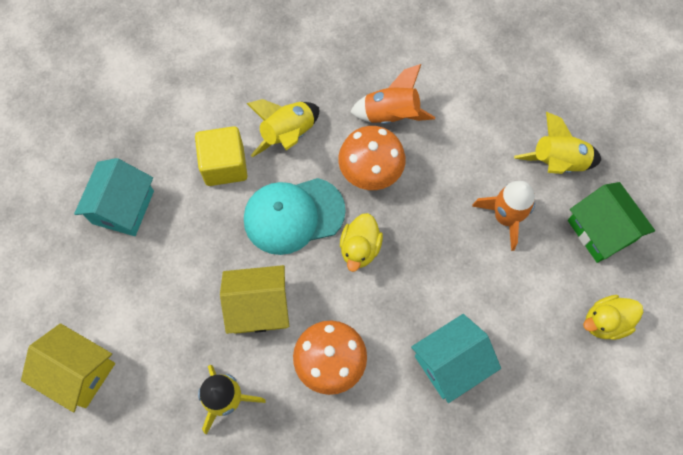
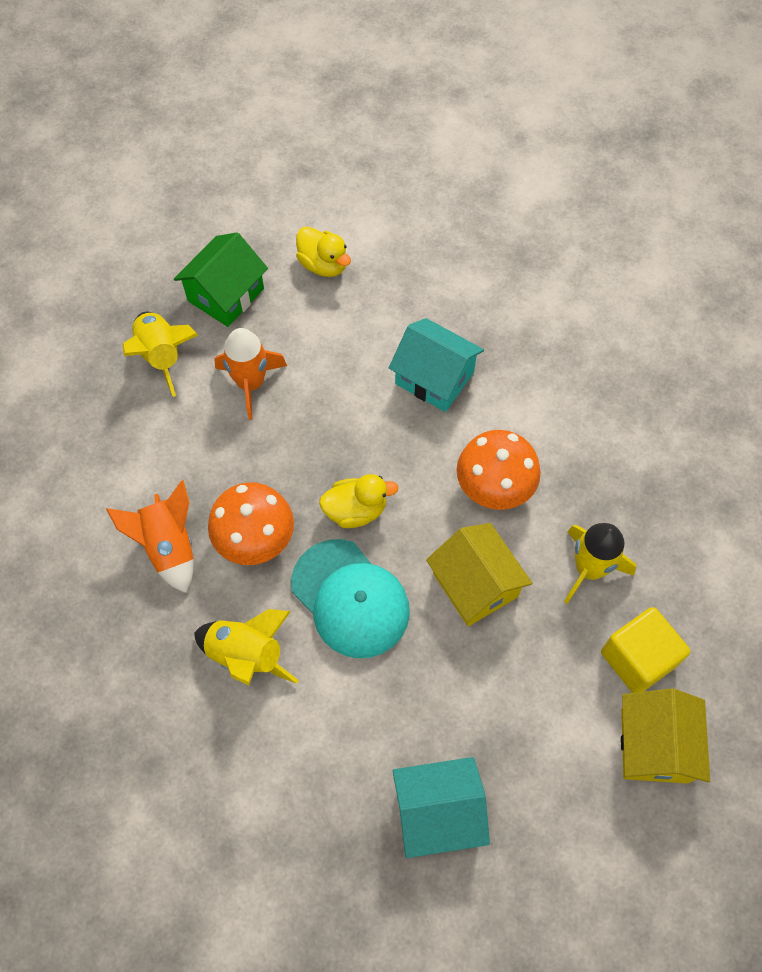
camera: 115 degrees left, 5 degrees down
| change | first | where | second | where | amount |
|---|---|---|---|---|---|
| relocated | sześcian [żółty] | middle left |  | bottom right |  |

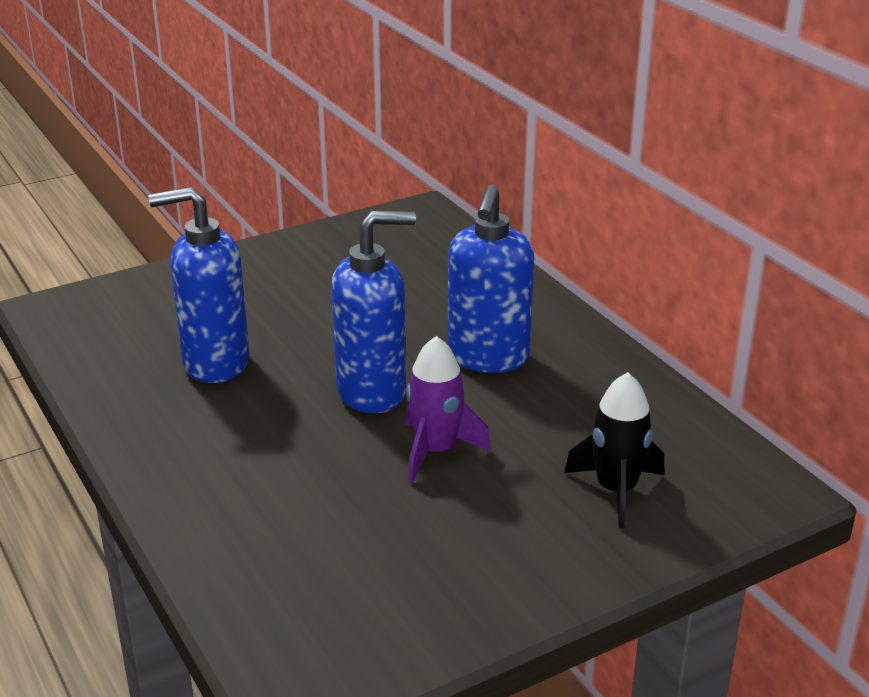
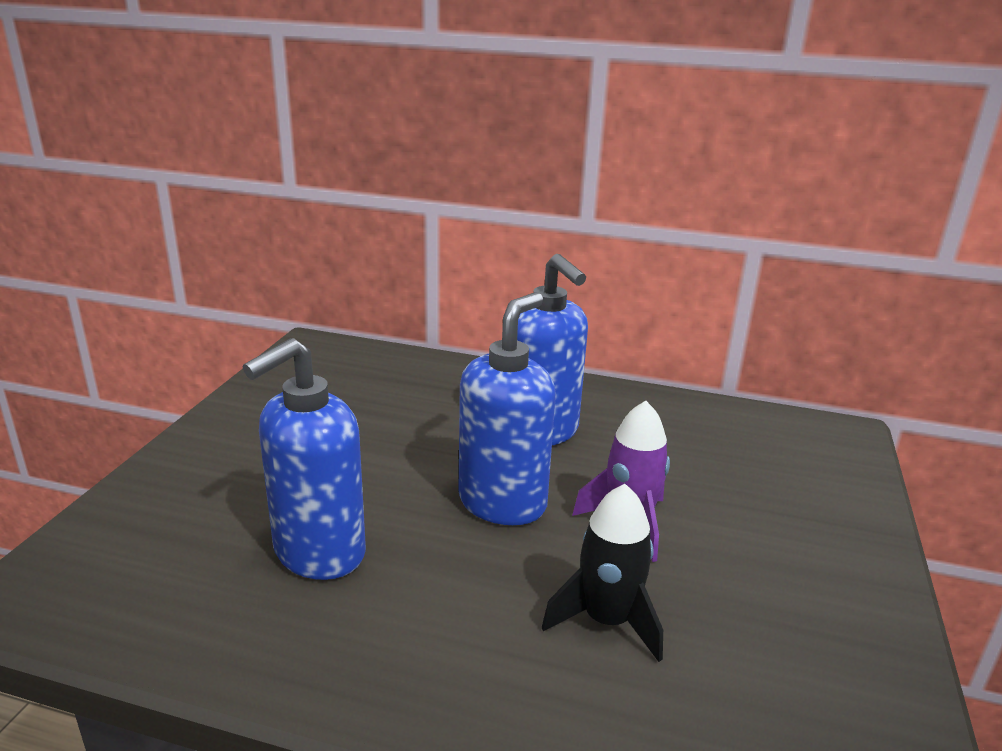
camera: 45 degrees left, 5 degrees down
| change | first | where | second | where | amount |
|---|---|---|---|---|---|
| relocated | rakieta [czarny] | middle right |  | bottom centre |  |

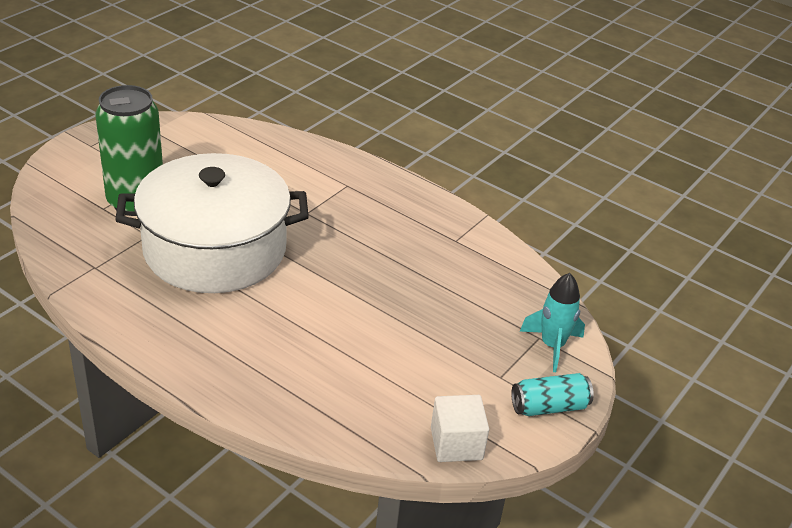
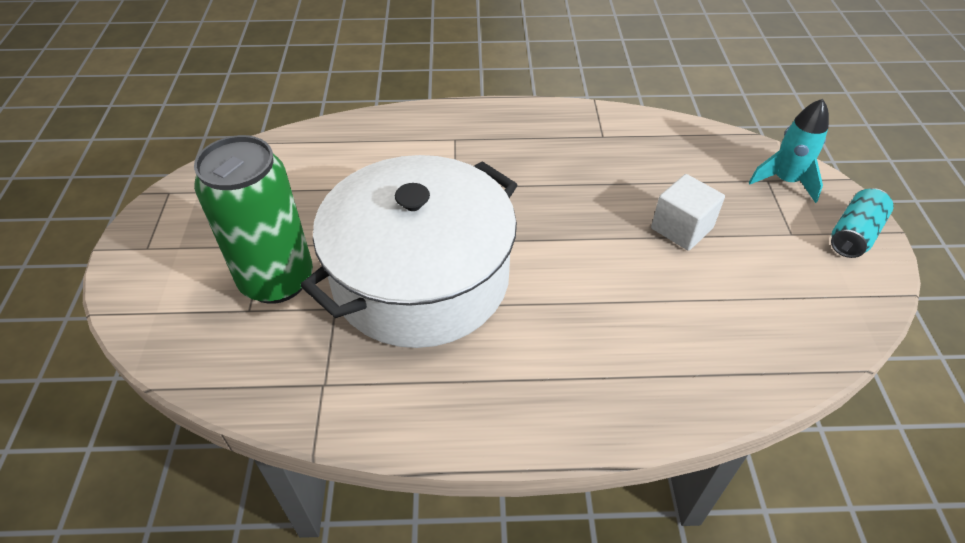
camera: 35 degrees left, 10 degrees up
| change | first | where | second | where | amount |
|---|---|---|---|---|---|
| relocated | sześcian [biały] | bottom centre |  | middle right |  |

○ ○ ○ ○

WHAT THE TASK ASKS
Restate the records above in full and word for word, but do not carry over any pictures.

RESULT OF THIS TASK
camera: 115 degrees left, 5 degrees down
| change | first | where | second | where | amount |
|---|---|---|---|---|---|
| relocated | sześcian [żółty] | middle left |  | bottom right |  |

camera: 45 degrees left, 5 degrees down
| change | first | where | second | where | amount |
|---|---|---|---|---|---|
| relocated | rakieta [czarny] | middle right |  | bottom centre |  |

camera: 35 degrees left, 10 degrees up
| change | first | where | second | where | amount |
|---|---|---|---|---|---|
| relocated | sześcian [biały] | bottom centre |  | middle right |  |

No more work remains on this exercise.